The answer is an exact repetition of every entry, with all images left out.

(Saved entries)
== Segment start ==
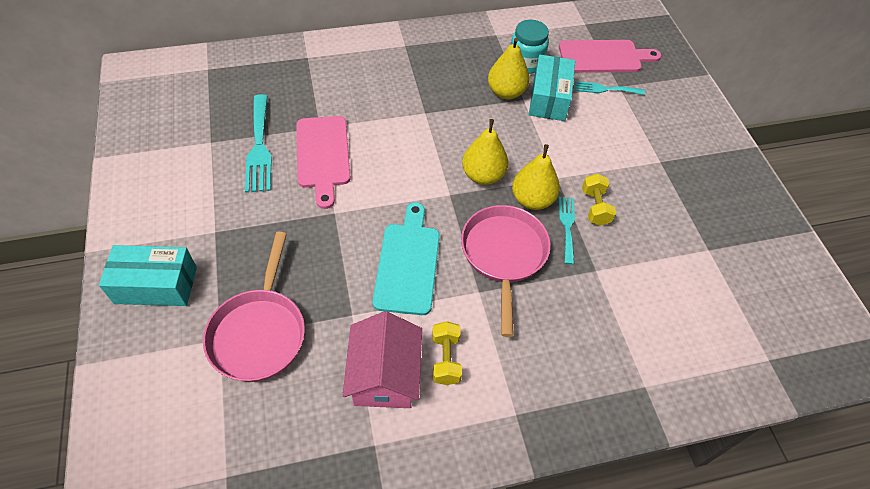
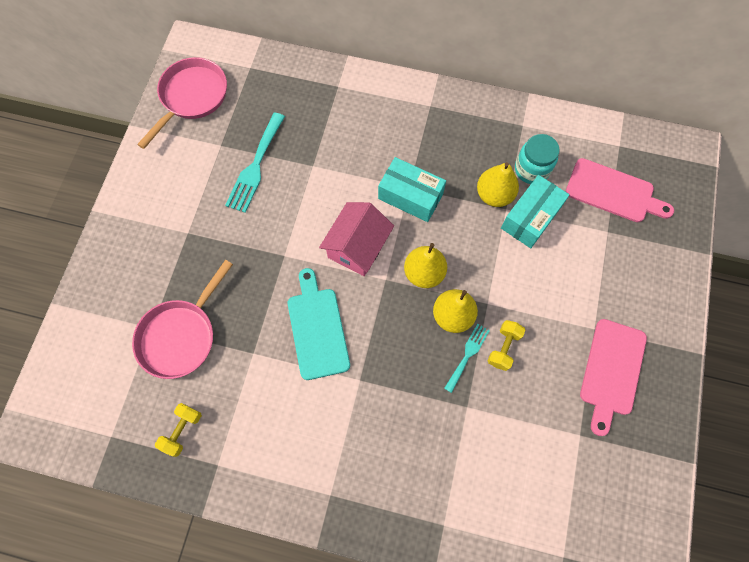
camera: 30 degrees right, 15 degrees up
(156, 285) = (127, 261): turquoise box -> turquoise box (410, 196)
(323, 155) = (301, 196): pink cutting board -> pink cutting board (611, 371)
(384, 375) = (251, 415): pink house -> pink house (357, 247)
(408, 263) = (317, 329): turquoise cutting board -> turquoise cutting board turned 45 degrees counterclockwise
(446, 359) = (303, 424): yellow dumbbell -> yellow dumbbell (182, 430)
(504, 255) = (398, 357): pink pan -> pink pan (192, 97)
(605, 89) = (592, 229): turquoise fork -> none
== Segment end ==
Solution for this exercise -
camera: 30 degrees right, 15 degrees up
(156, 285) = (127, 261): turquoise box -> turquoise box (410, 196)
(323, 155) = (301, 196): pink cutting board -> pink cutting board (611, 371)
(384, 375) = (251, 415): pink house -> pink house (357, 247)
(408, 263) = (317, 329): turquoise cutting board -> turquoise cutting board turned 45 degrees counterclockwise
(446, 359) = (303, 424): yellow dumbbell -> yellow dumbbell (182, 430)
(504, 255) = (398, 357): pink pan -> pink pan (192, 97)
(605, 89) = (592, 229): turquoise fork -> none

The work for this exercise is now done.